§ **YOUR OBJECTIVE**
Quote the listing below word for word, keeping every line.
________
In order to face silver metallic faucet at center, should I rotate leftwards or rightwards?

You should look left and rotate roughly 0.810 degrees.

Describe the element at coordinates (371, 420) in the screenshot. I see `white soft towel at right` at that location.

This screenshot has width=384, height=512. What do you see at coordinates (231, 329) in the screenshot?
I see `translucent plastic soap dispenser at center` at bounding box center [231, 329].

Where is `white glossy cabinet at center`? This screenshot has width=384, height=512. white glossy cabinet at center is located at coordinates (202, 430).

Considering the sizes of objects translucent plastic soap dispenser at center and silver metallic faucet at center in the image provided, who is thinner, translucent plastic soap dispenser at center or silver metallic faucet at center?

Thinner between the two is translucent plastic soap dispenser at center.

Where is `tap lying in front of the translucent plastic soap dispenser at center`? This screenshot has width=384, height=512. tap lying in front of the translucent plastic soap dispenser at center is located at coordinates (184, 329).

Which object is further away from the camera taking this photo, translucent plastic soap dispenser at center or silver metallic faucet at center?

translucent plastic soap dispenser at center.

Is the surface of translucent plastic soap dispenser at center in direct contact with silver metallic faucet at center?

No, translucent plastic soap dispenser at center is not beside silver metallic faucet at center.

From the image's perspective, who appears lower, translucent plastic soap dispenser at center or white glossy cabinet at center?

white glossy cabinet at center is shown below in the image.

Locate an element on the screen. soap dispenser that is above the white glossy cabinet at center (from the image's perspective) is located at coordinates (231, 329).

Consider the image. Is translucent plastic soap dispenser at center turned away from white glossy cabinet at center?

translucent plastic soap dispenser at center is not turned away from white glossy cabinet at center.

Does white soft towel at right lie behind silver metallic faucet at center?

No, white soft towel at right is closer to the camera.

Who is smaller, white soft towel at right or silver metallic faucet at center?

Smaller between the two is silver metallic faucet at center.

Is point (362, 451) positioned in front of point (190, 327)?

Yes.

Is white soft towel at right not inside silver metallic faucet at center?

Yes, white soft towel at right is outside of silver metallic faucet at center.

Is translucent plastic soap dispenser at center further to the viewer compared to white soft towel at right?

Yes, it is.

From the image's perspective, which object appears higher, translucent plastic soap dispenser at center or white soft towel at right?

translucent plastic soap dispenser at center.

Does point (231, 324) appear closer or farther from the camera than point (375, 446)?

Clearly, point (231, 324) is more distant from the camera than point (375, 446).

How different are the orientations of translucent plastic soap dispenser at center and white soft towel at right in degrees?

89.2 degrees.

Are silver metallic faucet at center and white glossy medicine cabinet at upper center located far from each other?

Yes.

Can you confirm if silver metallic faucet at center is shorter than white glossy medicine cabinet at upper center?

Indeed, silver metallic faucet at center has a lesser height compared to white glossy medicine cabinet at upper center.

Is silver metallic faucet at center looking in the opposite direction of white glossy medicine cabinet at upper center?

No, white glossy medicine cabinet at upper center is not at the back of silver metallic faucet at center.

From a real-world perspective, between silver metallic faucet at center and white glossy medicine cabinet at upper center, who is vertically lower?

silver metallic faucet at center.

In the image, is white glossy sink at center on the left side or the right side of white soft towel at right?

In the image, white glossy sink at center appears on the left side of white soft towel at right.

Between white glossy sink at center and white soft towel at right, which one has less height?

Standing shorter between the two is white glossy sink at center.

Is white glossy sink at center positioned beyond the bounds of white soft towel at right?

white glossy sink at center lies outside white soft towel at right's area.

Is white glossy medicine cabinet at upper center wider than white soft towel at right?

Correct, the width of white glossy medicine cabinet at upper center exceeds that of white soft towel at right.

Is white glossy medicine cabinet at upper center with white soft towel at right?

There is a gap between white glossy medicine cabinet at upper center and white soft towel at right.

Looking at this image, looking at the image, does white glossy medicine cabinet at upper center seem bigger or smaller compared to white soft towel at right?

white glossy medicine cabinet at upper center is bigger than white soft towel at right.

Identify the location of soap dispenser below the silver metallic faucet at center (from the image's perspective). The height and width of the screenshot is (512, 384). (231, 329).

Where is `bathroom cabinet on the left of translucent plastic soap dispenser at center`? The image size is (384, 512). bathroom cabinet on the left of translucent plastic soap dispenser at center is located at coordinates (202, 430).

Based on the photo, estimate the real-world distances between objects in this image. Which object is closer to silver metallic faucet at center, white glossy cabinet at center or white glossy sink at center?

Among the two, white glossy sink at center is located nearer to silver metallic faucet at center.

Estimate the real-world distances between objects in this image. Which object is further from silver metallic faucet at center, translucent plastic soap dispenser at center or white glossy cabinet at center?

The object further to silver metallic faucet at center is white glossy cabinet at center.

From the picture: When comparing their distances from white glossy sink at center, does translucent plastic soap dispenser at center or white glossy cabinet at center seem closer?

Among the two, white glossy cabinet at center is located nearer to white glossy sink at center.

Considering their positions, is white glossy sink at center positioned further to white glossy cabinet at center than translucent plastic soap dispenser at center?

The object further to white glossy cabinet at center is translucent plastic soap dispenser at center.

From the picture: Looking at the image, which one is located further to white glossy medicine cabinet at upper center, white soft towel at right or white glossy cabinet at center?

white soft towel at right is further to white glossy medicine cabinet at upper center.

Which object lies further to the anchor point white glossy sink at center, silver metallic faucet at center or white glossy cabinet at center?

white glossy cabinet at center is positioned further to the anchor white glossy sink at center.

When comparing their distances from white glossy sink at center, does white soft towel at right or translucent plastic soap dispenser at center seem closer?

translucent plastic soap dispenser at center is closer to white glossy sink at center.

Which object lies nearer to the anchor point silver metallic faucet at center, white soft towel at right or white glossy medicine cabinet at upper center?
________
§ **RESPONSE BELOW**
In order to face silver metallic faucet at center, should I rotate leftwards or rightwards?

You should look left and rotate roughly 0.810 degrees.

Describe the element at coordinates (371, 420) in the screenshot. I see `white soft towel at right` at that location.

This screenshot has width=384, height=512. What do you see at coordinates (231, 329) in the screenshot?
I see `translucent plastic soap dispenser at center` at bounding box center [231, 329].

Where is `white glossy cabinet at center`? This screenshot has width=384, height=512. white glossy cabinet at center is located at coordinates (202, 430).

Considering the sizes of objects translucent plastic soap dispenser at center and silver metallic faucet at center in the image provided, who is thinner, translucent plastic soap dispenser at center or silver metallic faucet at center?

Thinner between the two is translucent plastic soap dispenser at center.

Where is `tap lying in front of the translucent plastic soap dispenser at center`? This screenshot has width=384, height=512. tap lying in front of the translucent plastic soap dispenser at center is located at coordinates (184, 329).

Which object is further away from the camera taking this photo, translucent plastic soap dispenser at center or silver metallic faucet at center?

translucent plastic soap dispenser at center.

Is the surface of translucent plastic soap dispenser at center in direct contact with silver metallic faucet at center?

No, translucent plastic soap dispenser at center is not beside silver metallic faucet at center.

From the image's perspective, who appears lower, translucent plastic soap dispenser at center or white glossy cabinet at center?

white glossy cabinet at center is shown below in the image.

Locate an element on the screen. soap dispenser that is above the white glossy cabinet at center (from the image's perspective) is located at coordinates (231, 329).

Consider the image. Is translucent plastic soap dispenser at center turned away from white glossy cabinet at center?

translucent plastic soap dispenser at center is not turned away from white glossy cabinet at center.

Does white soft towel at right lie behind silver metallic faucet at center?

No, white soft towel at right is closer to the camera.

Who is smaller, white soft towel at right or silver metallic faucet at center?

Smaller between the two is silver metallic faucet at center.

Is point (362, 451) positioned in front of point (190, 327)?

Yes.

Is white soft towel at right not inside silver metallic faucet at center?

Yes, white soft towel at right is outside of silver metallic faucet at center.

Is translucent plastic soap dispenser at center further to the viewer compared to white soft towel at right?

Yes, it is.

From the image's perspective, which object appears higher, translucent plastic soap dispenser at center or white soft towel at right?

translucent plastic soap dispenser at center.

Does point (231, 324) appear closer or farther from the camera than point (375, 446)?

Clearly, point (231, 324) is more distant from the camera than point (375, 446).

How different are the orientations of translucent plastic soap dispenser at center and white soft towel at right in degrees?

89.2 degrees.

Are silver metallic faucet at center and white glossy medicine cabinet at upper center located far from each other?

Yes.

Can you confirm if silver metallic faucet at center is shorter than white glossy medicine cabinet at upper center?

Indeed, silver metallic faucet at center has a lesser height compared to white glossy medicine cabinet at upper center.

Is silver metallic faucet at center looking in the opposite direction of white glossy medicine cabinet at upper center?

No, white glossy medicine cabinet at upper center is not at the back of silver metallic faucet at center.

From a real-world perspective, between silver metallic faucet at center and white glossy medicine cabinet at upper center, who is vertically lower?

silver metallic faucet at center.

In the image, is white glossy sink at center on the left side or the right side of white soft towel at right?

In the image, white glossy sink at center appears on the left side of white soft towel at right.

Between white glossy sink at center and white soft towel at right, which one has less height?

Standing shorter between the two is white glossy sink at center.

Is white glossy sink at center positioned beyond the bounds of white soft towel at right?

white glossy sink at center lies outside white soft towel at right's area.

Is white glossy medicine cabinet at upper center wider than white soft towel at right?

Correct, the width of white glossy medicine cabinet at upper center exceeds that of white soft towel at right.

Is white glossy medicine cabinet at upper center with white soft towel at right?

There is a gap between white glossy medicine cabinet at upper center and white soft towel at right.

Looking at this image, looking at the image, does white glossy medicine cabinet at upper center seem bigger or smaller compared to white soft towel at right?

white glossy medicine cabinet at upper center is bigger than white soft towel at right.

Identify the location of soap dispenser below the silver metallic faucet at center (from the image's perspective). The height and width of the screenshot is (512, 384). (231, 329).

Where is `bathroom cabinet on the left of translucent plastic soap dispenser at center`? The image size is (384, 512). bathroom cabinet on the left of translucent plastic soap dispenser at center is located at coordinates (202, 430).

Based on the photo, estimate the real-world distances between objects in this image. Which object is closer to silver metallic faucet at center, white glossy cabinet at center or white glossy sink at center?

Among the two, white glossy sink at center is located nearer to silver metallic faucet at center.

Estimate the real-world distances between objects in this image. Which object is further from silver metallic faucet at center, translucent plastic soap dispenser at center or white glossy cabinet at center?

The object further to silver metallic faucet at center is white glossy cabinet at center.

From the picture: When comparing their distances from white glossy sink at center, does translucent plastic soap dispenser at center or white glossy cabinet at center seem closer?

Among the two, white glossy cabinet at center is located nearer to white glossy sink at center.

Considering their positions, is white glossy sink at center positioned further to white glossy cabinet at center than translucent plastic soap dispenser at center?

The object further to white glossy cabinet at center is translucent plastic soap dispenser at center.

From the picture: Looking at the image, which one is located further to white glossy medicine cabinet at upper center, white soft towel at right or white glossy cabinet at center?

white soft towel at right is further to white glossy medicine cabinet at upper center.

Which object lies further to the anchor point white glossy sink at center, silver metallic faucet at center or white glossy cabinet at center?

white glossy cabinet at center is positioned further to the anchor white glossy sink at center.

When comparing their distances from white glossy sink at center, does white soft towel at right or translucent plastic soap dispenser at center seem closer?

translucent plastic soap dispenser at center is closer to white glossy sink at center.

Which object lies nearer to the anchor point silver metallic faucet at center, white soft towel at right or white glossy medicine cabinet at upper center?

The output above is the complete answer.